Information.

========

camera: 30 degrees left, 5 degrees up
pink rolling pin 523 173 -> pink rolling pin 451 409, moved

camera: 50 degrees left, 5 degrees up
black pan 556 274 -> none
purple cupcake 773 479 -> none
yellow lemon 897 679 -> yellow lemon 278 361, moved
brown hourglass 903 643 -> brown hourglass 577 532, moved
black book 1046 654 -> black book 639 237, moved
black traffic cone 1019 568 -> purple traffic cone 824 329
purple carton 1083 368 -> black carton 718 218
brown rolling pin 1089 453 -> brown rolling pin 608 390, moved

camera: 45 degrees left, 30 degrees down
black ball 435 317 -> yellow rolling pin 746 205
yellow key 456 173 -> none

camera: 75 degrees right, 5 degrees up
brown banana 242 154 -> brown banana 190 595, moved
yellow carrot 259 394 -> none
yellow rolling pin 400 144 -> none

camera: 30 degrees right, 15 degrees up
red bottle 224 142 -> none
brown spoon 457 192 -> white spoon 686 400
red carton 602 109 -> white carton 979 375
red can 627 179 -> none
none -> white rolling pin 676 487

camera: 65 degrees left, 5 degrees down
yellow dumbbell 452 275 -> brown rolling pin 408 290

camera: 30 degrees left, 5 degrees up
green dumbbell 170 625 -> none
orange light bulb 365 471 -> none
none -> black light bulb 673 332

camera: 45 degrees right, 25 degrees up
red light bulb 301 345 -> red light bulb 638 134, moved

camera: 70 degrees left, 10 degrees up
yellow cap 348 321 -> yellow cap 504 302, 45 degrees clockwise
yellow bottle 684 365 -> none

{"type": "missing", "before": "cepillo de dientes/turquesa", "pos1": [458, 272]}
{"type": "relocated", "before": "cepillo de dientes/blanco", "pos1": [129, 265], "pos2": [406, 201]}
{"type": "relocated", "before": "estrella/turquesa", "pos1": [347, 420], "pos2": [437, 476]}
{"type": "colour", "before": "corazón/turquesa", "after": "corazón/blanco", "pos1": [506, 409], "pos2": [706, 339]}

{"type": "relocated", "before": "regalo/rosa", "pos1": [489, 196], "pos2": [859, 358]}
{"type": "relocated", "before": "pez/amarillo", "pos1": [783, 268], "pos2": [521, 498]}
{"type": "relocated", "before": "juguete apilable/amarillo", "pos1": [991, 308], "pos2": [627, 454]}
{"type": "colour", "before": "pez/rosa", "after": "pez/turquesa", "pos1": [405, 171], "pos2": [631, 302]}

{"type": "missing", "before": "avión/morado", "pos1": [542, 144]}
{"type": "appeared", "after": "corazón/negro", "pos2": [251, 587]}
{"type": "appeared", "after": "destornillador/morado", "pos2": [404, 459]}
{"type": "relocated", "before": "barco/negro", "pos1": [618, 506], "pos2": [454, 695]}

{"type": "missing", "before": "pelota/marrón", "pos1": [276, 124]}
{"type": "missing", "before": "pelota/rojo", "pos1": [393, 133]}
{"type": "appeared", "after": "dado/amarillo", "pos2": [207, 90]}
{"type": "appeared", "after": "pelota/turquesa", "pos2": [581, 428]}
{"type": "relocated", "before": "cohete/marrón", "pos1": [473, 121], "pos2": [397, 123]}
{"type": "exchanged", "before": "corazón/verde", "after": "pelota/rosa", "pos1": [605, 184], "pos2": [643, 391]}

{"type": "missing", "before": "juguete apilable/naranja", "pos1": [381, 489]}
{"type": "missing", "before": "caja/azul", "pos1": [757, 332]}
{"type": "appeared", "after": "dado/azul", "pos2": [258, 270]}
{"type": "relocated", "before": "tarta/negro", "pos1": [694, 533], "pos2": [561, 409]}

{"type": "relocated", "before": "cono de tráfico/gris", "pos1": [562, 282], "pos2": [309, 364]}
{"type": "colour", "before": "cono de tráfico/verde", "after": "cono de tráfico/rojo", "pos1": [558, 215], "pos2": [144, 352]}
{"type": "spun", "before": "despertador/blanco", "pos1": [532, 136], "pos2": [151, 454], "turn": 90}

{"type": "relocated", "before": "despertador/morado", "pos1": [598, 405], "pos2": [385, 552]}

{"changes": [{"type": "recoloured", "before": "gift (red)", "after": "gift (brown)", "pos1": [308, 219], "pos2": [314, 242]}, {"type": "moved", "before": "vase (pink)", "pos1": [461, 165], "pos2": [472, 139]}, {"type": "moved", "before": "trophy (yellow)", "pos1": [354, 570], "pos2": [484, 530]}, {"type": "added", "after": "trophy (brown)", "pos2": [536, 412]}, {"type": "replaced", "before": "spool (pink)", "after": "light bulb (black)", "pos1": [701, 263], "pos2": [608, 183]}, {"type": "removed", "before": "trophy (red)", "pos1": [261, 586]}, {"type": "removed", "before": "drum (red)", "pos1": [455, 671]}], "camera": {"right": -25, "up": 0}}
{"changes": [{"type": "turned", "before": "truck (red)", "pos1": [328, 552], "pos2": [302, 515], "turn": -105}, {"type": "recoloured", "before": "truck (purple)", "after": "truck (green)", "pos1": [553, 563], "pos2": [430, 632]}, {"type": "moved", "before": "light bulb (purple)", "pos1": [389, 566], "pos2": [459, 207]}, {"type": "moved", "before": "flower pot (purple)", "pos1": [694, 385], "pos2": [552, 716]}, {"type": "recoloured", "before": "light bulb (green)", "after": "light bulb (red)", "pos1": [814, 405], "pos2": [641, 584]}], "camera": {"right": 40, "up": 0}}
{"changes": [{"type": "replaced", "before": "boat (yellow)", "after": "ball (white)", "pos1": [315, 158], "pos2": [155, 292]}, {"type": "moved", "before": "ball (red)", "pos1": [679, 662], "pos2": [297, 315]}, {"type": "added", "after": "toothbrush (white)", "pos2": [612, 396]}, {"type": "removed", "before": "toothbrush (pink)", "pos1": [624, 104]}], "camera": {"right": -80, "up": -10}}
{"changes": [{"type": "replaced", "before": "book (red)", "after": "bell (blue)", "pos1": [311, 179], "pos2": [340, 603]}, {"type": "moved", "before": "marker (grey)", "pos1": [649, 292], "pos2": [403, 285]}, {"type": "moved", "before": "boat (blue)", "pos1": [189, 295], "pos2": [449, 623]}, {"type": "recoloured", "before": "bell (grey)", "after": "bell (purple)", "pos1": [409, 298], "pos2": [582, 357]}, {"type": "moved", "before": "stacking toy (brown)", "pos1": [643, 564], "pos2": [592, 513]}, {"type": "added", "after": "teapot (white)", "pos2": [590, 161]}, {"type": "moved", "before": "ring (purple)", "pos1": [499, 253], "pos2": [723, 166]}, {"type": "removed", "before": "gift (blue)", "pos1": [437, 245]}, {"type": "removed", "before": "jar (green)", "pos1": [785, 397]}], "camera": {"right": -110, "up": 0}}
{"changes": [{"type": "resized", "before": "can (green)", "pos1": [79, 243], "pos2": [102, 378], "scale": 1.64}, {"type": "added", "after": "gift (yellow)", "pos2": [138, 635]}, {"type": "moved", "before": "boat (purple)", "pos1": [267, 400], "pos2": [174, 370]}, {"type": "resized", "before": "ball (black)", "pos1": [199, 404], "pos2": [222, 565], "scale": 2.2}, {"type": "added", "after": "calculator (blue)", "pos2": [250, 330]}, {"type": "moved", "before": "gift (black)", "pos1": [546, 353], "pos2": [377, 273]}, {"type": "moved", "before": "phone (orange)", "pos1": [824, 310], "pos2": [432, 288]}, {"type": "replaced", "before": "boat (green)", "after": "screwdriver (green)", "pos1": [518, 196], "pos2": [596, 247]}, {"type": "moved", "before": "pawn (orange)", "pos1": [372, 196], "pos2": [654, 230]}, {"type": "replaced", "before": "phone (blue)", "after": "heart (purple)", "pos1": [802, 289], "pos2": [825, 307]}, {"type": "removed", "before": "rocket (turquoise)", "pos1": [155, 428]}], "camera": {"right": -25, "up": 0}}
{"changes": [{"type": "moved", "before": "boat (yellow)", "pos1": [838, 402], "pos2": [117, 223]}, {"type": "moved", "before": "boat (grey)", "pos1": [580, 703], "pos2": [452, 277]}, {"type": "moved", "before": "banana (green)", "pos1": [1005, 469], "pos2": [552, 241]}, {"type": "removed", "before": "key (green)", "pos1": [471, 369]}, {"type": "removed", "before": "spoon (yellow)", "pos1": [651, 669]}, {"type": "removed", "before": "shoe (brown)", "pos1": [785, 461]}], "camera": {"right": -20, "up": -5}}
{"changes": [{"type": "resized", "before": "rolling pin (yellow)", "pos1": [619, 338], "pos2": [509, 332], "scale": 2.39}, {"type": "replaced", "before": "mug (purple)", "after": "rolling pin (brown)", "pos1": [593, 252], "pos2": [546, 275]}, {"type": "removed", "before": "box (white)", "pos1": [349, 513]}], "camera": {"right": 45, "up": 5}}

========

From the listing, count how many lines contain the string "dientes", and answer with the number by itself.

Answer space.
2